(DATASET EXCERPTS Opens)

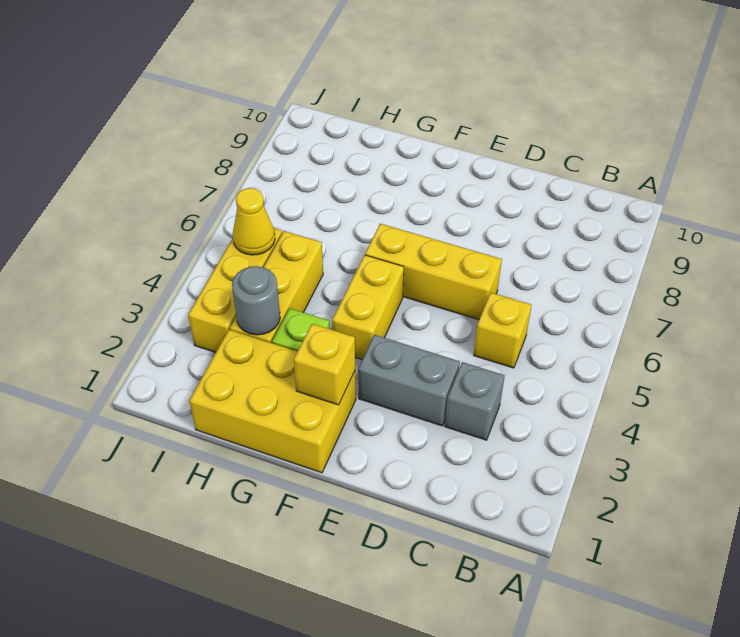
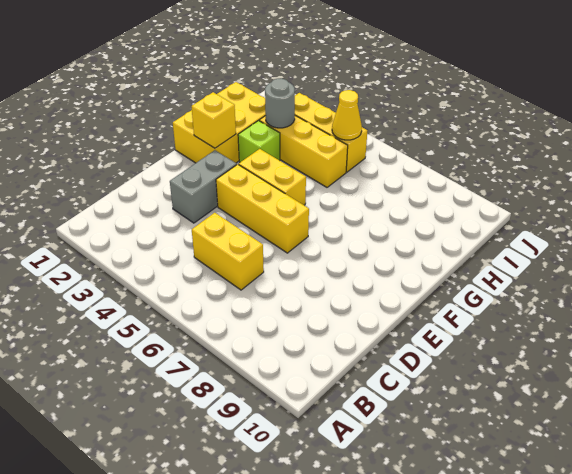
grey 1x1 brick [445,362,505,440] -> none
yellow 1x1 brick [474,293,532,368] -> yellow 1x2 brick [192,213,264,290]
yellow 1x3 brick [365,224,502,320] -> yellow 1x3 brick turned to [216,164,309,253]

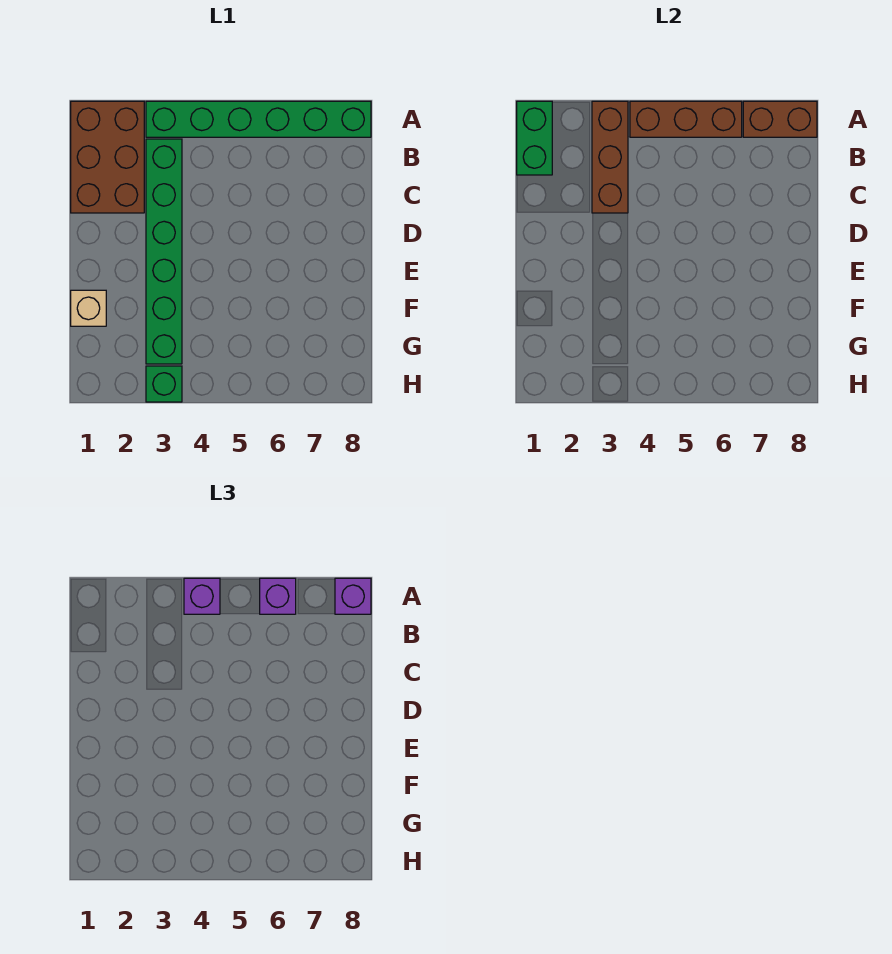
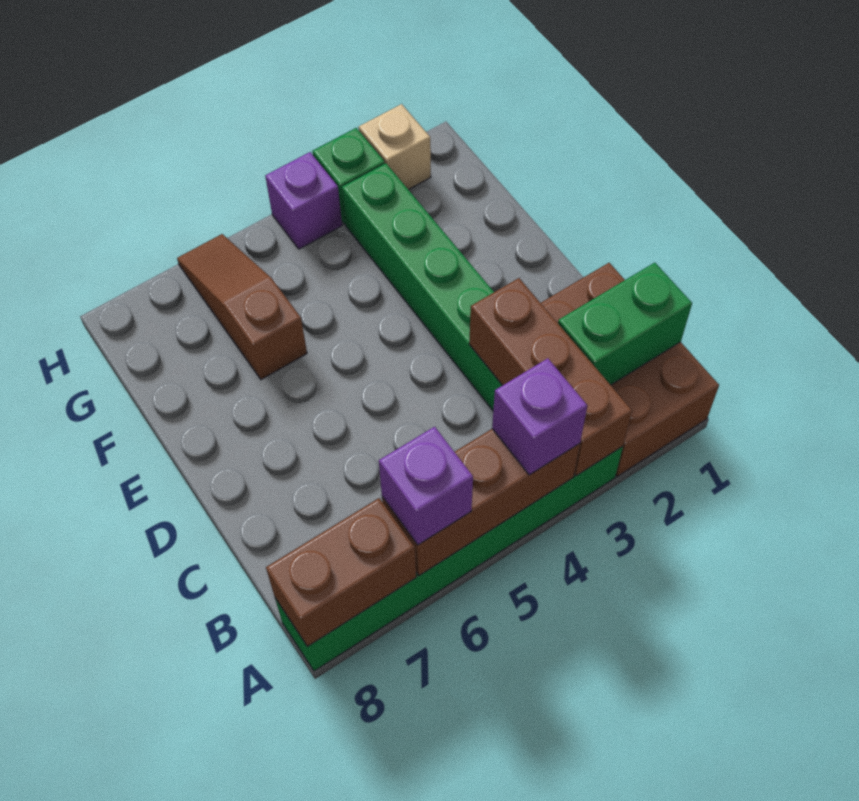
green 1x2 brick [517,101,552,175] -> green 1x2 brick turned to [558,263,692,385]
purple 1x1 brick [335,578,371,614] -> purple 1x1 brick moved to [265,152,342,249]
tan 1x1 brick [71,290,106,326] -> tan 1x1 brick moved to [359,104,431,190]
none -> brown 1x3 slope [177,234,307,380]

(DATASET EXCERPTS Closes)

→ WHAT THE TASK REQUIRES
Could the lines from the first entry through the line that contains "green 1x2 brick [517,101,552,175]" be copied exactly, with all pictures left out?

→ ANSWER BELOW
grey 1x1 brick [445,362,505,440] -> none
yellow 1x1 brick [474,293,532,368] -> yellow 1x2 brick [192,213,264,290]
yellow 1x3 brick [365,224,502,320] -> yellow 1x3 brick turned to [216,164,309,253]

green 1x2 brick [517,101,552,175] -> green 1x2 brick turned to [558,263,692,385]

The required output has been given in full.